*** Opening Dataset content ***

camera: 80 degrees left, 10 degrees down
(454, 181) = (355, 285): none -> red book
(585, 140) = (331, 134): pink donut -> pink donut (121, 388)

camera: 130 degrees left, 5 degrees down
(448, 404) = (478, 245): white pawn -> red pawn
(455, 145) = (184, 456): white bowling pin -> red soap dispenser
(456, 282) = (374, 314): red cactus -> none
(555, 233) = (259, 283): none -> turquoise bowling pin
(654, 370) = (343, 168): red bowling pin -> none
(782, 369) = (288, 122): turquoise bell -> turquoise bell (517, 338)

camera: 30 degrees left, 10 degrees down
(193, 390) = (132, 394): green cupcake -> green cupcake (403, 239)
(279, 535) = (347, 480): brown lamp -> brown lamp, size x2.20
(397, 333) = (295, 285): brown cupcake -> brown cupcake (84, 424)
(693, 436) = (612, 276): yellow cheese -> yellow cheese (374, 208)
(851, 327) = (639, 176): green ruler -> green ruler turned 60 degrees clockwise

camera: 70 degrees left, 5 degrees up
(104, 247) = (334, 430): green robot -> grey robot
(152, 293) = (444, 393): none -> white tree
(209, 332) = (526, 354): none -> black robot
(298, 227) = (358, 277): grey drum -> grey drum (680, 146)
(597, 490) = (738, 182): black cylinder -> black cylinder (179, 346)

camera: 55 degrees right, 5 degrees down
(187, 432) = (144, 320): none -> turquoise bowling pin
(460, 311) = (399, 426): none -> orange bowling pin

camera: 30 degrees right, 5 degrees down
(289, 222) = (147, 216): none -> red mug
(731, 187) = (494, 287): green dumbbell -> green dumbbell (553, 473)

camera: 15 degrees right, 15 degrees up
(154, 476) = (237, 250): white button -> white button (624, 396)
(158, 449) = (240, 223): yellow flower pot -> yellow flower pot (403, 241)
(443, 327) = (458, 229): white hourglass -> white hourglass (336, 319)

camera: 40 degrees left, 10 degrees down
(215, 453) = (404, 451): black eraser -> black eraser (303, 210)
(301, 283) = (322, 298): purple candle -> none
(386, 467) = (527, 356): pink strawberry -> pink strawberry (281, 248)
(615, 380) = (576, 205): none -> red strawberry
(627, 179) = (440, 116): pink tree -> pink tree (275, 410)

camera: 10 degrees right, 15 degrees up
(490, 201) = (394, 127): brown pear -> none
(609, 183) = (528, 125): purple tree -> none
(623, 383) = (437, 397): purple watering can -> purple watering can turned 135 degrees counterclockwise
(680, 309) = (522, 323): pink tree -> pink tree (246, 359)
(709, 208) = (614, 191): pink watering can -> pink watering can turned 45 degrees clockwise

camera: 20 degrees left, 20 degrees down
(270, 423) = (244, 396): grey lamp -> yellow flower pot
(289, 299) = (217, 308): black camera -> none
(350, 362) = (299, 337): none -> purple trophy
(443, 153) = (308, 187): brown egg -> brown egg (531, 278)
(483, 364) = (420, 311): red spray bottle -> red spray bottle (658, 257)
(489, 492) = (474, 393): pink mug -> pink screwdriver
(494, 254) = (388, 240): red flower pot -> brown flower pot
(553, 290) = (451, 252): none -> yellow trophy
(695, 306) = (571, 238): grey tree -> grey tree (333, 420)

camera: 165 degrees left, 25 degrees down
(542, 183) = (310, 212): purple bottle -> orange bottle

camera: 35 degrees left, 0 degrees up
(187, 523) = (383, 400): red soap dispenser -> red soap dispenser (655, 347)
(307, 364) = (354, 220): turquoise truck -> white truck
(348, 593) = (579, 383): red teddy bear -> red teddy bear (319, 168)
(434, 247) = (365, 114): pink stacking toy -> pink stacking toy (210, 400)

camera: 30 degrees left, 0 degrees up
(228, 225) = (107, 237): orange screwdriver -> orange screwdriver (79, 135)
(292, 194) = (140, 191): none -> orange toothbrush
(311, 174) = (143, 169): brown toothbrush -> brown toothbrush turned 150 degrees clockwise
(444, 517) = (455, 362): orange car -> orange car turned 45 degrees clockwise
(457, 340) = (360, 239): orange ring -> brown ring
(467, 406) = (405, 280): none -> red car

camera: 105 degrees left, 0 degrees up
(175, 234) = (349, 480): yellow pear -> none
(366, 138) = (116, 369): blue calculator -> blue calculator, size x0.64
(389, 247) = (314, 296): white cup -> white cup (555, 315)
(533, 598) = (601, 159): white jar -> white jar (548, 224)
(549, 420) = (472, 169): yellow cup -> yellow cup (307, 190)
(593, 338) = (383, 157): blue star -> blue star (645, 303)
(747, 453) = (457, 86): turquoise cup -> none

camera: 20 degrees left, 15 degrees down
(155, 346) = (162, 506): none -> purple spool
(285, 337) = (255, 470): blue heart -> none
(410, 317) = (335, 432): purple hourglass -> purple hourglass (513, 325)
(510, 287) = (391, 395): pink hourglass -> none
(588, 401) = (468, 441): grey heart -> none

*** Closing Dataset content ***

:: Prompt ::
Each line above from the one with "camera: 30 degrees left, 0 degrees up" up to and including the one with "(311, 174) = (143, 169): brown" must be set down exactly, and no line outside that span may appear.

:: Reply to the task ::
camera: 30 degrees left, 0 degrees up
(228, 225) = (107, 237): orange screwdriver -> orange screwdriver (79, 135)
(292, 194) = (140, 191): none -> orange toothbrush
(311, 174) = (143, 169): brown toothbrush -> brown toothbrush turned 150 degrees clockwise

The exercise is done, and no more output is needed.